RECORDS TO USE:
%%
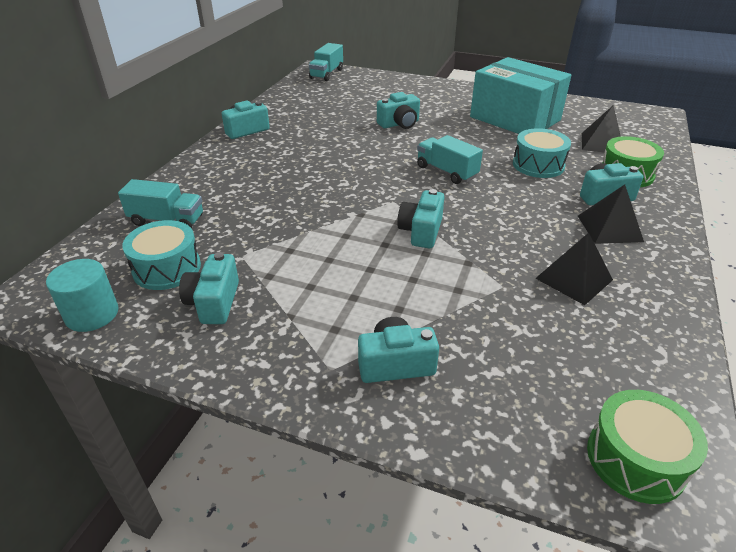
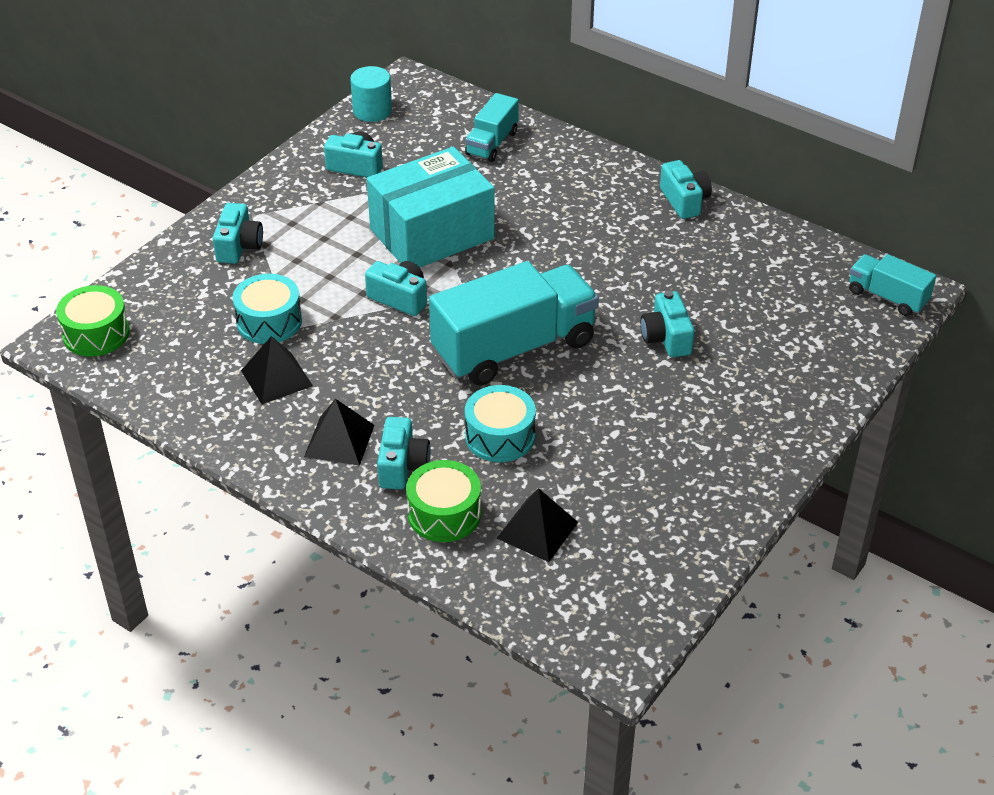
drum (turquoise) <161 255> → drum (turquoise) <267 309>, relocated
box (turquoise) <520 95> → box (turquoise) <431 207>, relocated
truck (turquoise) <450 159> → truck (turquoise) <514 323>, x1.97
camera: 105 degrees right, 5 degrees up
%%
%%
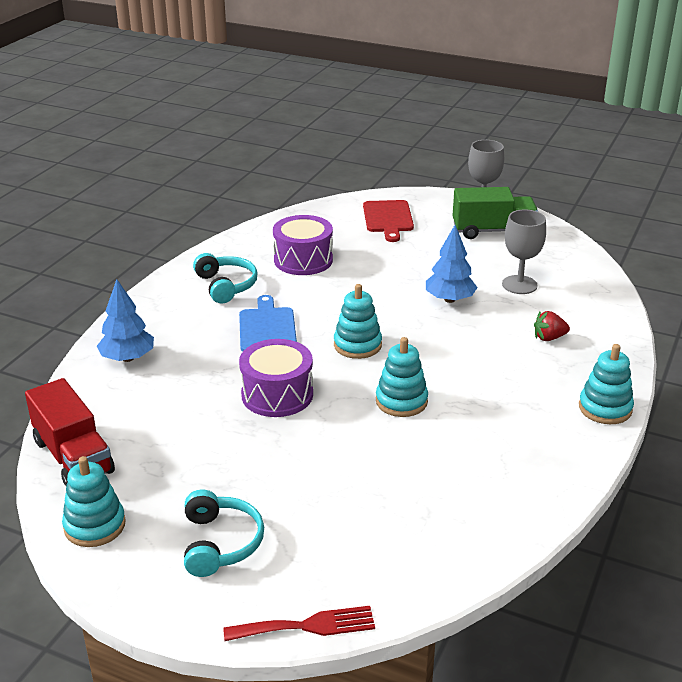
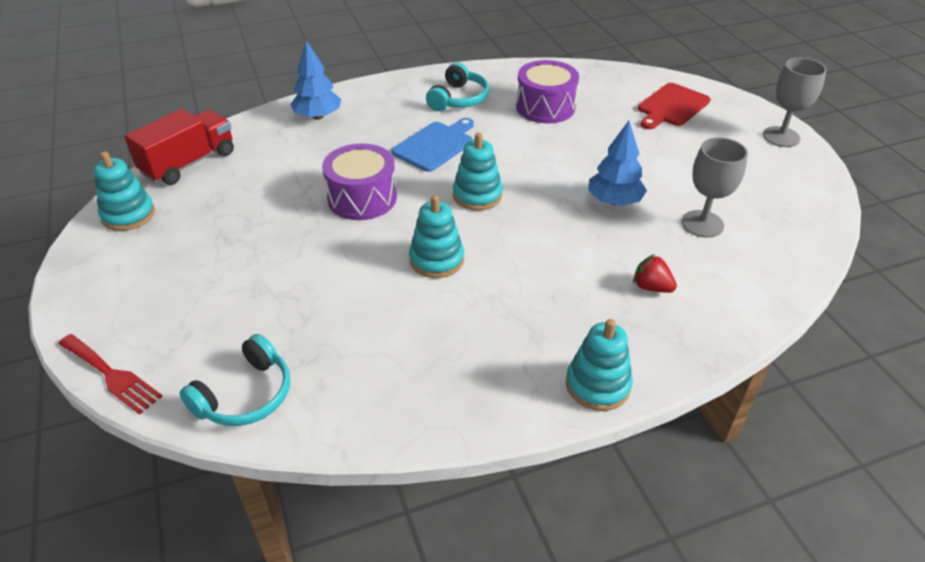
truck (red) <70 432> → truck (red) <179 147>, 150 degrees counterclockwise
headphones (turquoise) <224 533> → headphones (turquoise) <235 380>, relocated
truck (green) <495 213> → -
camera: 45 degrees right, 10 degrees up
%%
%%
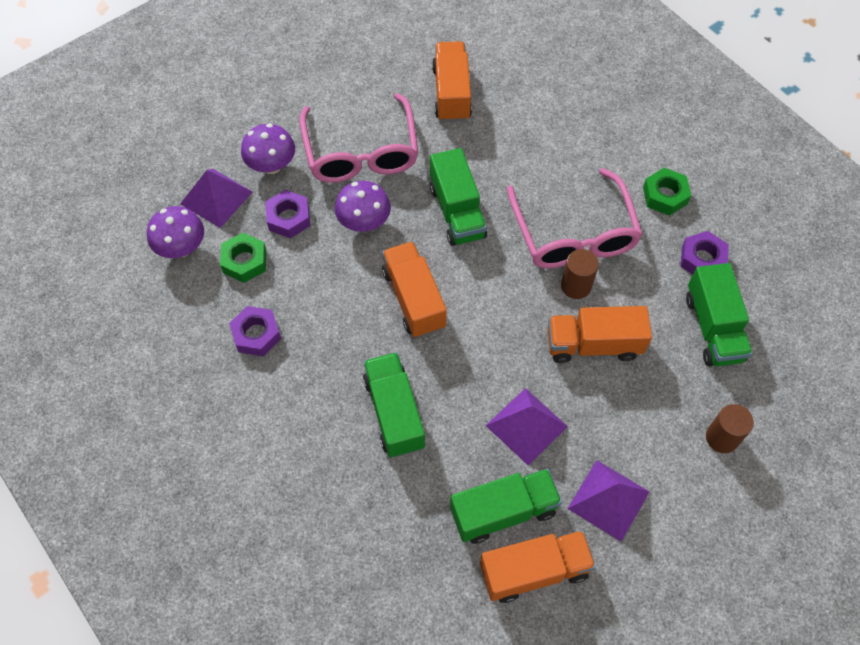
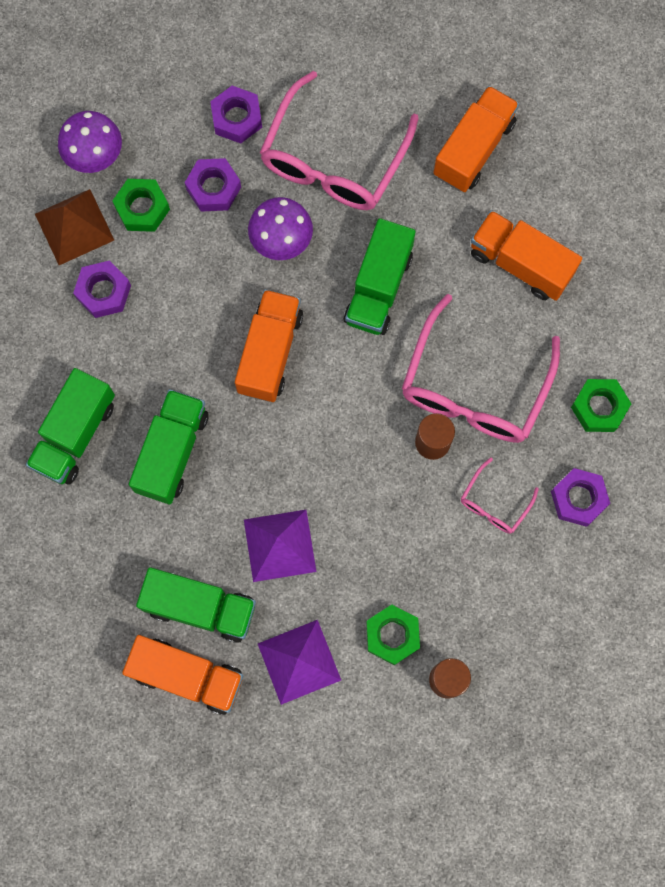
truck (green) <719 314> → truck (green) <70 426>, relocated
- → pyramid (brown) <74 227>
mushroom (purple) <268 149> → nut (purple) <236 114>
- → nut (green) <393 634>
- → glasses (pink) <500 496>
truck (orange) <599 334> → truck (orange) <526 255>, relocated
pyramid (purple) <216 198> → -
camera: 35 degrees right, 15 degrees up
%%
Retype, exactly and in full, the lines above from the one containing "truck (green) <719" through the one containing "camera: 35 degrees right, 15 degrees up".

EXERCISE RESULT:
truck (green) <719 314> → truck (green) <70 426>, relocated
- → pyramid (brown) <74 227>
mushroom (purple) <268 149> → nut (purple) <236 114>
- → nut (green) <393 634>
- → glasses (pink) <500 496>
truck (orange) <599 334> → truck (orange) <526 255>, relocated
pyramid (purple) <216 198> → -
camera: 35 degrees right, 15 degrees up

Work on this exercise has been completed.